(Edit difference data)

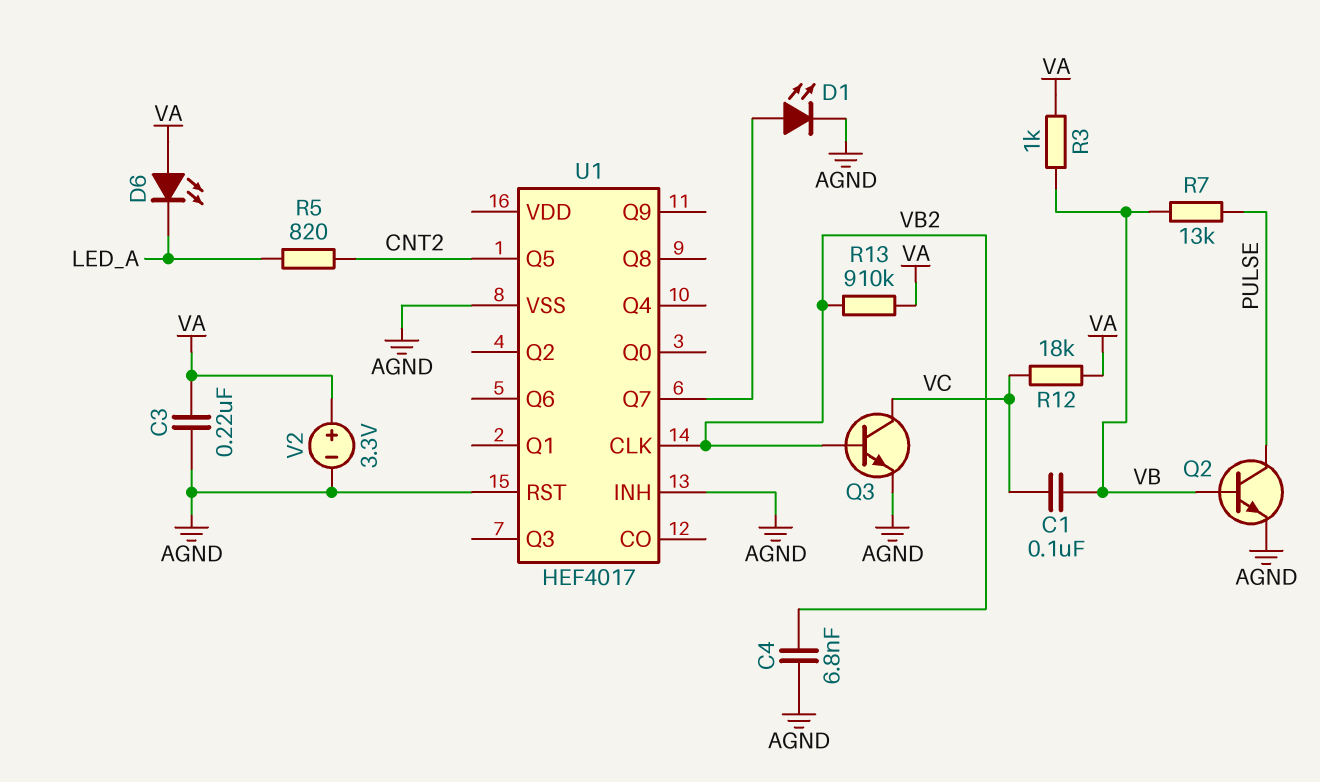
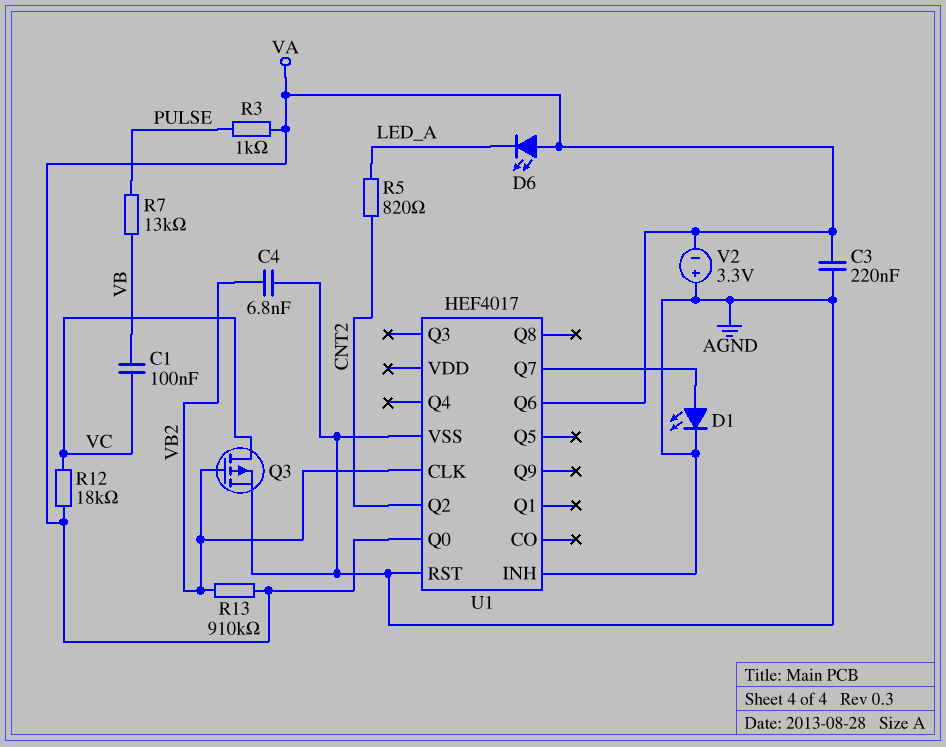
Q2: NPN (B VB, C PULSE, E AGND) -> none
Q3: NPN (B VB2, C VC, E AGND) -> PMOS (G VB2, D VC, S AGND)
R3: 1k (VA, VB) -> 1k (PULSE, VA)
U1 pin Q0: none -> VA
U1 pin Q2: none -> CNT2
U1 pin Q5: CNT2 -> none
U1 pin Q6: none -> VA
V2: 3.3V (plus VA, minus AGND) -> 3.3V (plus AGND, minus VA)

**TASK TO COMPLETE**.
Look above for the line containing "U1 pin Q6: none -> VA"; copy from it through the last line, exactly, and nothing more.

**SOLVED EXERCISE**.
U1 pin Q6: none -> VA
V2: 3.3V (plus VA, minus AGND) -> 3.3V (plus AGND, minus VA)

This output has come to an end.